#### Written task:
Write out the lines of the items below as a numbered list, leaving out blank lines and the pictures.

+ + +

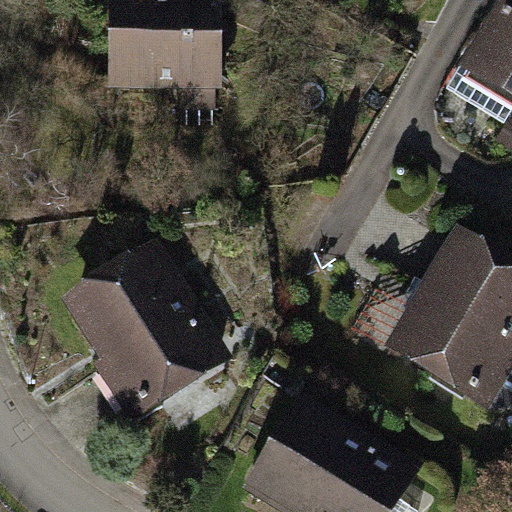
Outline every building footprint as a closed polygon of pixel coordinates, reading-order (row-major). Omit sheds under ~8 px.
[(114,0),(115,95),(186,95),(186,116),(221,115),(221,95),(228,95),(227,0),(114,0)] [(511,0),(497,0),(445,93),(505,127),(511,114),(511,0)] [(377,349),(495,418),(511,389),(511,267),(449,230),(377,349)] [(227,357),(152,242),(57,304),(96,364),(87,370),(123,425),(151,406),(166,428),(211,398),(197,376),(227,357)] [(414,466),(297,394),(237,490),(272,511),(416,511),(428,493),(406,479),(414,466)]
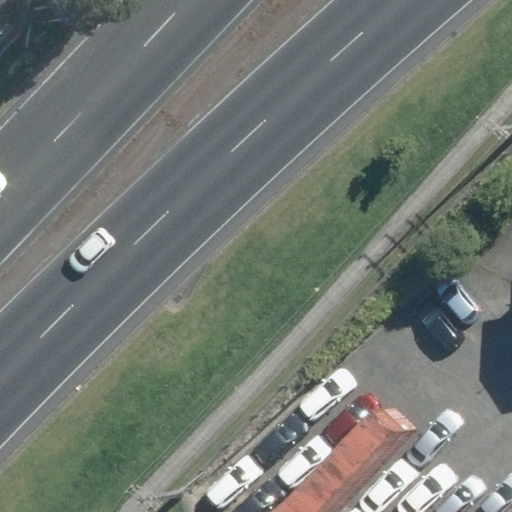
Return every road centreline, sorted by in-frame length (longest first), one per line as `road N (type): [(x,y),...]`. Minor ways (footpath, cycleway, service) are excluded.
road 1 (primary): [(409,0),(277,114),(0,398)]
road 2 (primary): [(0,189),(179,0)]
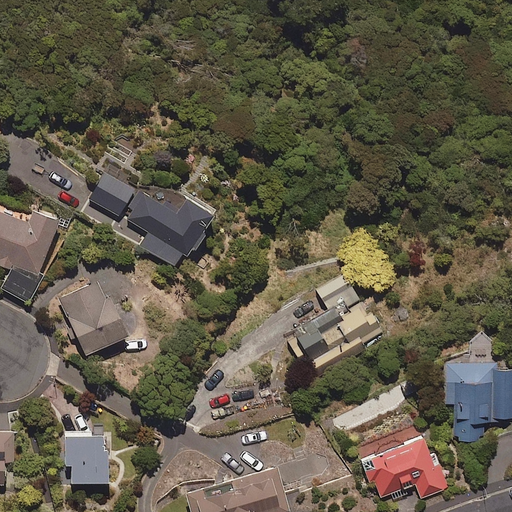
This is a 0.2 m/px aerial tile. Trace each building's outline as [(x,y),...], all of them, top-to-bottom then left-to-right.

+ + +

#### Solution to the problem:
1. Outline every building footprint as a closed polygon of pixel coordinates, reading-order (row-major). Omit sheds under ~8 px.
2. [(114,0),(115,95),(186,95),(186,116),(221,115),(221,95),(228,95),(227,0),(114,0)] [(511,0),(497,0),(445,93),(505,127),(511,114),(511,0)] [(377,349),(495,418),(511,389),(511,267),(449,230),(377,349)] [(227,357),(152,242),(57,304),(96,364),(87,370),(123,425),(151,406),(166,428),(211,398),(197,376),(227,357)] [(414,466),(297,394),(237,490),(272,511),(416,511),(428,493),(406,479),(414,466)]
3. Return every road centreline, sorted by in-frame length (longest first), one per line as `road N (type): [(x,y),...]`. Minor ways (footpath, cycleway, service) are excluded.
4. road 1 (primary): [(409,0),(277,114),(0,398)]
5. road 2 (primary): [(0,189),(179,0)]
6. This is a 0.2 m/px aerial tile. Trace each building's outline as [(x,y),...], all of them, top-to-bottom then left-to-right.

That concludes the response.